Exercise material Block Start
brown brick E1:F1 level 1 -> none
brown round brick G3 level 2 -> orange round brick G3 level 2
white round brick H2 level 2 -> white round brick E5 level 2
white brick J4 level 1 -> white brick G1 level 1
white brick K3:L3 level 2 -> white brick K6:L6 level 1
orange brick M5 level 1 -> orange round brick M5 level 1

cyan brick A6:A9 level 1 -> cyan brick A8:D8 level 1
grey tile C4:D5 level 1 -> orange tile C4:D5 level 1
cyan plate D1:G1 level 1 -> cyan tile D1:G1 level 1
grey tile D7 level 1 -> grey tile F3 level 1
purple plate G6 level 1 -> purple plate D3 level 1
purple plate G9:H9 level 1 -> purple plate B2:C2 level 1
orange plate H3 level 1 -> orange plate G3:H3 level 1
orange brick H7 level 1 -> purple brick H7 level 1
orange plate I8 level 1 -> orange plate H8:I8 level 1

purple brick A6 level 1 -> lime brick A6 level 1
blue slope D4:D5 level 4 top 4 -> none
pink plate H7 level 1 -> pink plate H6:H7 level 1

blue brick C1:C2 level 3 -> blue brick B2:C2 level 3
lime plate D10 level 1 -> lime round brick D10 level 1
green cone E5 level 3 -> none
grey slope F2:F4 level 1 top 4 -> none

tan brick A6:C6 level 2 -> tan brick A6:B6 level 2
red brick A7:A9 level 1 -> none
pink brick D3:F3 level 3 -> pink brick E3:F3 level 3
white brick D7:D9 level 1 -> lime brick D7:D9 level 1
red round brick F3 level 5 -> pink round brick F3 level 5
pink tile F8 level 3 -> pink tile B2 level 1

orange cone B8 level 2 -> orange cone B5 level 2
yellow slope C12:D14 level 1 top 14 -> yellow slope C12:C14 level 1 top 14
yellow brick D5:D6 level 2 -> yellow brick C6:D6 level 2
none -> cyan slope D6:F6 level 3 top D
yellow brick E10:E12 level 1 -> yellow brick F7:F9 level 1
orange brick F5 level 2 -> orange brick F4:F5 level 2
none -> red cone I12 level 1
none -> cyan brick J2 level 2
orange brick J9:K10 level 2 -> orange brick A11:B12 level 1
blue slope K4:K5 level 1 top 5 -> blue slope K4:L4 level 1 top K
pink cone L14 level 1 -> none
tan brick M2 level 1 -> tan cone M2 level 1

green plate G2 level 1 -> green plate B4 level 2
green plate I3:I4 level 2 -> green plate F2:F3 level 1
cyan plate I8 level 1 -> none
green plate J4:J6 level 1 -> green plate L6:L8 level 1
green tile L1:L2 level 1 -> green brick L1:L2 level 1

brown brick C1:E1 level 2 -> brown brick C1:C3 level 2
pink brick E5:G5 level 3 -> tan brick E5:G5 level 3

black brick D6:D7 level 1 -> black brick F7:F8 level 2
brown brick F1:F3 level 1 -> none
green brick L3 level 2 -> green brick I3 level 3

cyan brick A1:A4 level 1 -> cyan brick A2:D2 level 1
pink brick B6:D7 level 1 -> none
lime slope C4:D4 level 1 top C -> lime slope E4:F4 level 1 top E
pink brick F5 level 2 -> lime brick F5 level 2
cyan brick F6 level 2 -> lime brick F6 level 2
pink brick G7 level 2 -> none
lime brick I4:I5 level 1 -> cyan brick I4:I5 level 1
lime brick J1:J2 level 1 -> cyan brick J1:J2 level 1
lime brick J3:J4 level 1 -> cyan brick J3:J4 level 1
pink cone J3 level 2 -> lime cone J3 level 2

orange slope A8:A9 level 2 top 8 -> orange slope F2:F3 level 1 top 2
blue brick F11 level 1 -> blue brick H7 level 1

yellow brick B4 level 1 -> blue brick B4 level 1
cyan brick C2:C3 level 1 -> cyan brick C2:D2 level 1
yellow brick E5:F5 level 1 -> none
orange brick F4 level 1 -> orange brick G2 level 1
Exercise material Block End
Exercise details: Above are some records; copy exactly the lines from the one with "green cone E5 level 3 -> none" through the one with "orange cone B8", both included, and no others.

Written response:
green cone E5 level 3 -> none
grey slope F2:F4 level 1 top 4 -> none

tan brick A6:C6 level 2 -> tan brick A6:B6 level 2
red brick A7:A9 level 1 -> none
pink brick D3:F3 level 3 -> pink brick E3:F3 level 3
white brick D7:D9 level 1 -> lime brick D7:D9 level 1
red round brick F3 level 5 -> pink round brick F3 level 5
pink tile F8 level 3 -> pink tile B2 level 1

orange cone B8 level 2 -> orange cone B5 level 2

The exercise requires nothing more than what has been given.